The task -
Using the records below, filter out every line that lacks "minus" and copy the rest.

(Data extracts)

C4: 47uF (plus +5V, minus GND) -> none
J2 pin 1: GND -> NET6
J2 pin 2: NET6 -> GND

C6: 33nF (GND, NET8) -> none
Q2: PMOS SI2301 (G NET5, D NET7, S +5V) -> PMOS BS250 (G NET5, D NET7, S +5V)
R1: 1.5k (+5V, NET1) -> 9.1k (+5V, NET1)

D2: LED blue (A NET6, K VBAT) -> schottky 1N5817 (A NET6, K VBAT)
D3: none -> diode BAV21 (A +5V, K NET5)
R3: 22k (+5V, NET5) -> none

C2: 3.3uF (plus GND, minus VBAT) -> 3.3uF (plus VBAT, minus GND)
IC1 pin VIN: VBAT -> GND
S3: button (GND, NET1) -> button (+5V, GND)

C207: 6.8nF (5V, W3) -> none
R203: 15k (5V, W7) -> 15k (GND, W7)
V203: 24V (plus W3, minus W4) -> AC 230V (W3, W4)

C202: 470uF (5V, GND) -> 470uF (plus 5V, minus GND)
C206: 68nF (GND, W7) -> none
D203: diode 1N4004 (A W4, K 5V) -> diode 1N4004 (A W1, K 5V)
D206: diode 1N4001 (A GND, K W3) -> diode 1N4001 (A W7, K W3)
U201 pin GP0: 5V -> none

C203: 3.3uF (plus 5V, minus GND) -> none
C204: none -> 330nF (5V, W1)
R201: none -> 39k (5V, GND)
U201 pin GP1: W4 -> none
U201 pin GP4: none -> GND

(End Data extracts)

Answer to the problem -
C4: 47uF (plus +5V, minus GND) -> none
C2: 3.3uF (plus GND, minus VBAT) -> 3.3uF (plus VBAT, minus GND)
V203: 24V (plus W3, minus W4) -> AC 230V (W3, W4)
C202: 470uF (5V, GND) -> 470uF (plus 5V, minus GND)
C203: 3.3uF (plus 5V, minus GND) -> none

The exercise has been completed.